=== Begin Enclosure ===
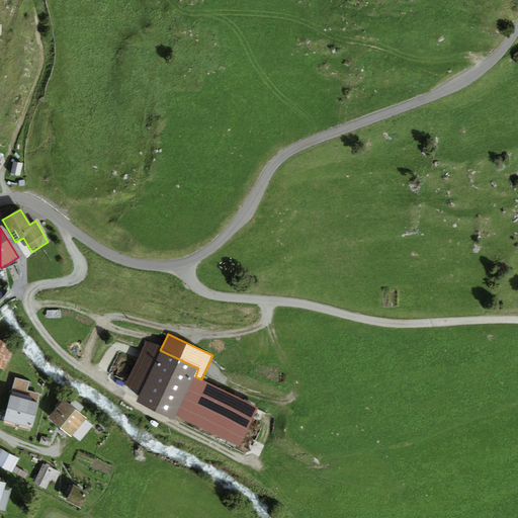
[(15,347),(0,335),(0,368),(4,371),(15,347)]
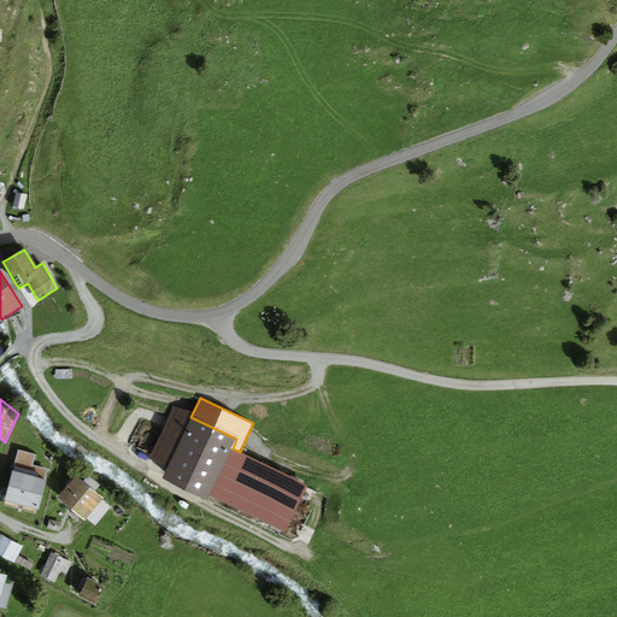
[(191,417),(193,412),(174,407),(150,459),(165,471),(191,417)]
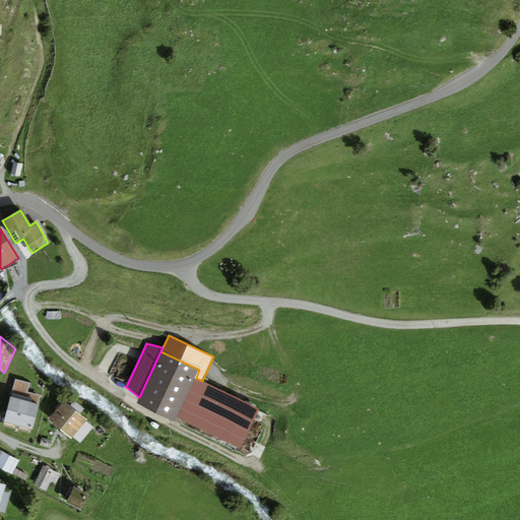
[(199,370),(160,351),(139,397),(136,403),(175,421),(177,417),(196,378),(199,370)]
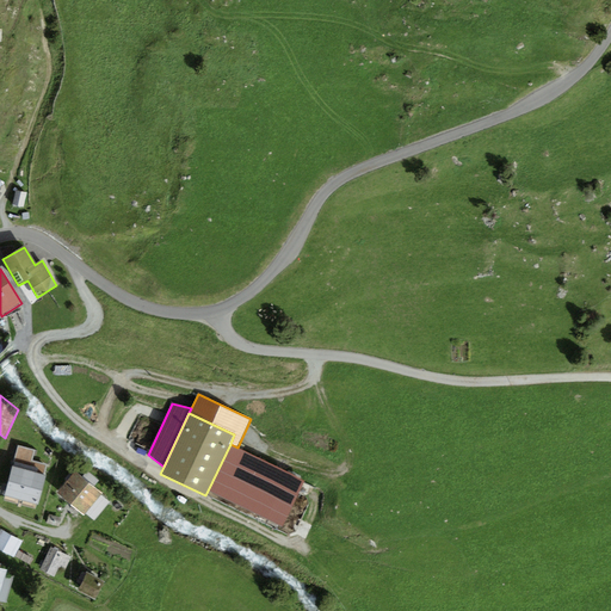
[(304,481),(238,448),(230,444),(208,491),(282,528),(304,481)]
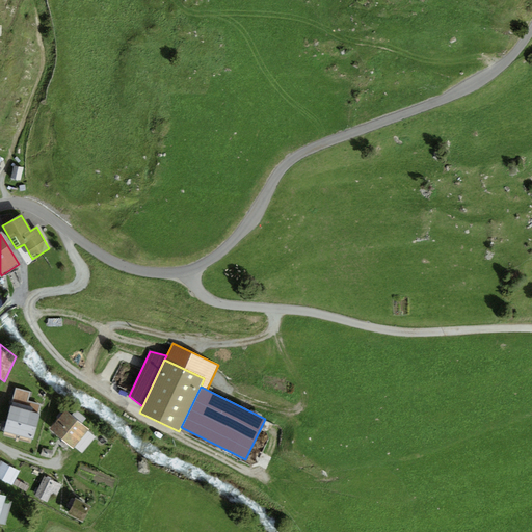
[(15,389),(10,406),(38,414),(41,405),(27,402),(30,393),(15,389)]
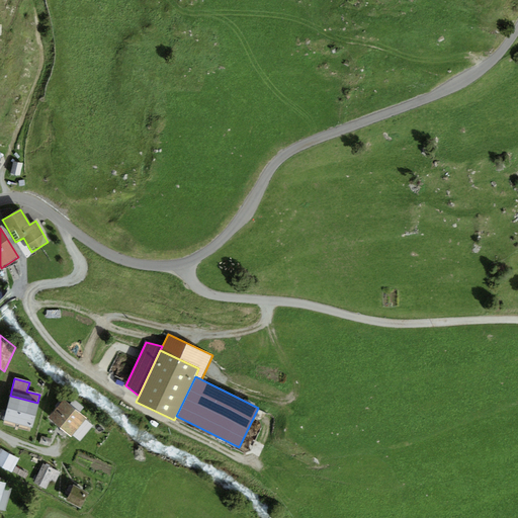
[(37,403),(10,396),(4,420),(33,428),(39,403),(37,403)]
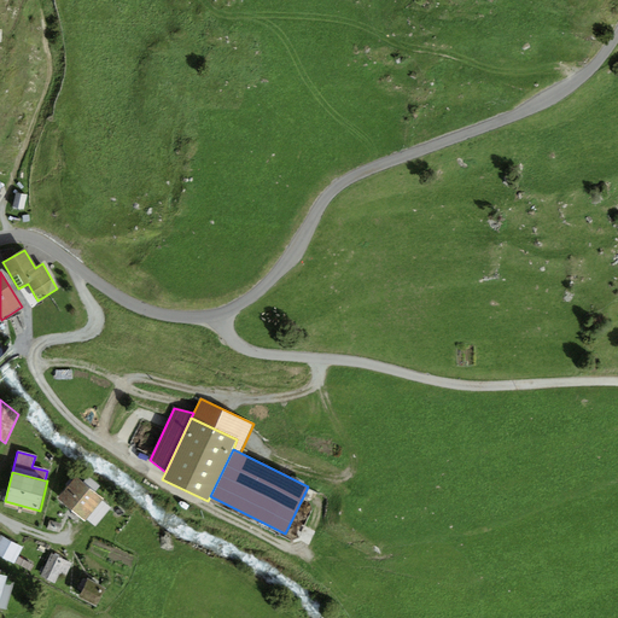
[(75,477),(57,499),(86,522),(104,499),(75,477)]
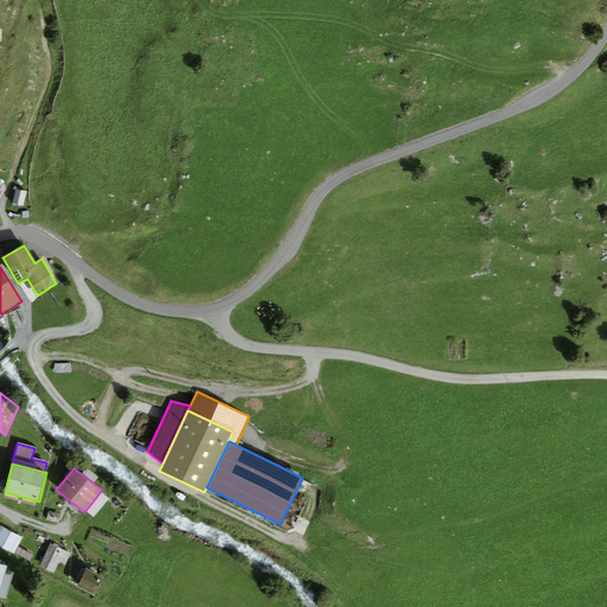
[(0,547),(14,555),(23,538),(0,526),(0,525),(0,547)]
=== End Enclosure ===
=== Begin Enclosure ===
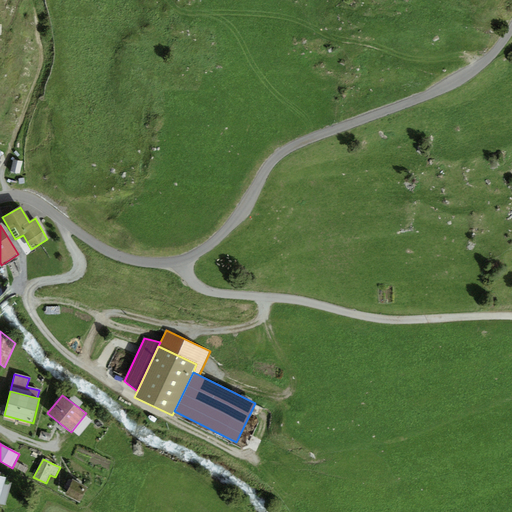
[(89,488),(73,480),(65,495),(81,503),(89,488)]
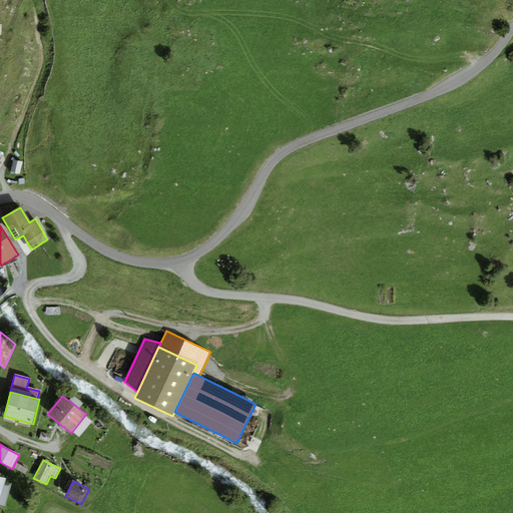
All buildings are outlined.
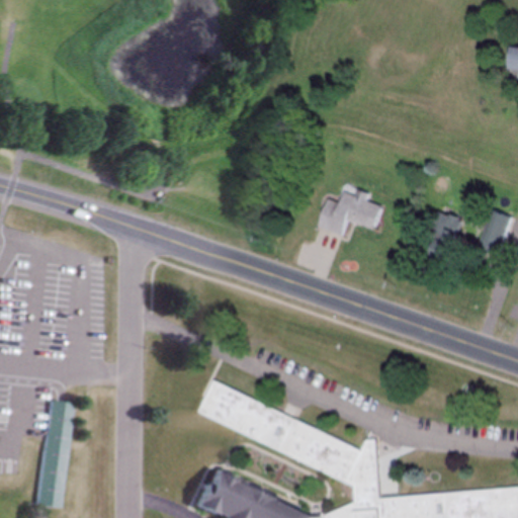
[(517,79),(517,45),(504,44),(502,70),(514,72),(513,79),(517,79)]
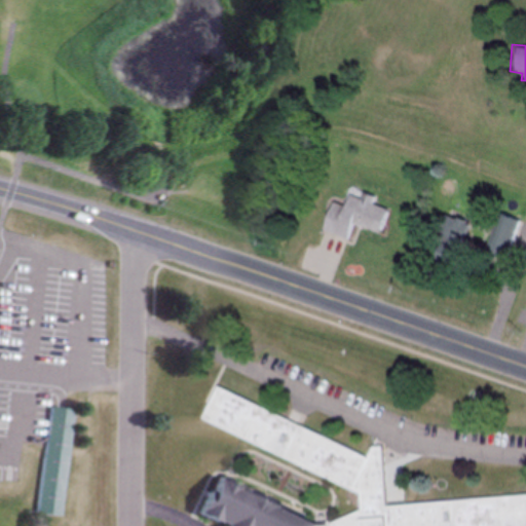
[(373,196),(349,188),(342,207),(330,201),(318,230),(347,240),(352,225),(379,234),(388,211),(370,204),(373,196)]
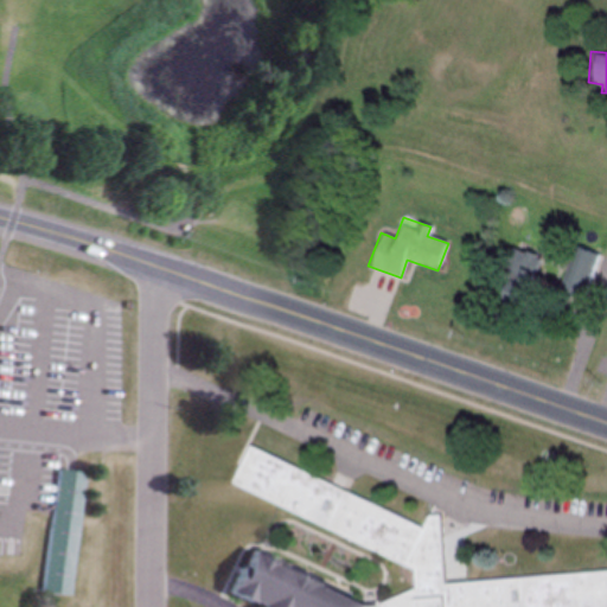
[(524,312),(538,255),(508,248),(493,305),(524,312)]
=== End Enclosure ===
Task: Reproduce the listing above only between the lines holding "[(15,347),(0,335),(0,368),(4,371),(15,347)]" and "[(0,547),(14,555),(23,538),(0,526),(0,525),(0,547)]", inclusive. Every line must match exactly, and pictures are dropped.

Response area:
[(15,347),(0,335),(0,368),(4,371),(15,347)]
[(191,417),(193,412),(174,407),(150,459),(165,471),(191,417)]
[(199,370),(160,351),(139,397),(136,403),(175,421),(177,417),(196,378),(199,370)]
[(304,481),(238,448),(230,444),(208,491),(282,528),(304,481)]
[(15,389),(10,406),(38,414),(41,405),(27,402),(30,393),(15,389)]
[(37,403),(10,396),(4,420),(33,428),(39,403),(37,403)]
[(75,477),(57,499),(86,522),(104,499),(75,477)]
[(0,547),(14,555),(23,538),(0,526),(0,525),(0,547)]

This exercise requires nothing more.